Top of Supplied material
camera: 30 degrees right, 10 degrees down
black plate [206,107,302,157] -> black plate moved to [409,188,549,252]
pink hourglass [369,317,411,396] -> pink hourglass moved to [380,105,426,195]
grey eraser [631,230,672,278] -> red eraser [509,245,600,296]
Bottom of Supplied material
Brief: Could you work out how many lines above contain the string "moved"? Answer with the number only.

Response to the exercise: 2